Records for the task >>
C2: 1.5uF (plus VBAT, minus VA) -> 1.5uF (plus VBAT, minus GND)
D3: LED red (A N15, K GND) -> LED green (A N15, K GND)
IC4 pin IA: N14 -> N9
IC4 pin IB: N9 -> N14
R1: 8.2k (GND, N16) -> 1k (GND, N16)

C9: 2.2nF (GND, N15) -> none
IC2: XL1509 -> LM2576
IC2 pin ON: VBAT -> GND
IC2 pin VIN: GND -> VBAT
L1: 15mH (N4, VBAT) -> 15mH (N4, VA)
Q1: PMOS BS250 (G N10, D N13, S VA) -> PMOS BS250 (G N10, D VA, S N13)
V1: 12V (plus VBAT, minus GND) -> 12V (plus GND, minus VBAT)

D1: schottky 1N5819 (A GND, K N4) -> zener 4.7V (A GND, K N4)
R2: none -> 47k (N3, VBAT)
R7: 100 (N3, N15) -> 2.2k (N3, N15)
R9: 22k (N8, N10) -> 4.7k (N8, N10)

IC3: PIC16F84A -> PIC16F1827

Instructions to follow >> Set down exactly, and only, the lines of the data above from the line containing "IC4 pin IB: N9 -> N14" through the last one.

Finished exercise >>
IC4 pin IB: N9 -> N14
R1: 8.2k (GND, N16) -> 1k (GND, N16)

C9: 2.2nF (GND, N15) -> none
IC2: XL1509 -> LM2576
IC2 pin ON: VBAT -> GND
IC2 pin VIN: GND -> VBAT
L1: 15mH (N4, VBAT) -> 15mH (N4, VA)
Q1: PMOS BS250 (G N10, D N13, S VA) -> PMOS BS250 (G N10, D VA, S N13)
V1: 12V (plus VBAT, minus GND) -> 12V (plus GND, minus VBAT)

D1: schottky 1N5819 (A GND, K N4) -> zener 4.7V (A GND, K N4)
R2: none -> 47k (N3, VBAT)
R7: 100 (N3, N15) -> 2.2k (N3, N15)
R9: 22k (N8, N10) -> 4.7k (N8, N10)

IC3: PIC16F84A -> PIC16F1827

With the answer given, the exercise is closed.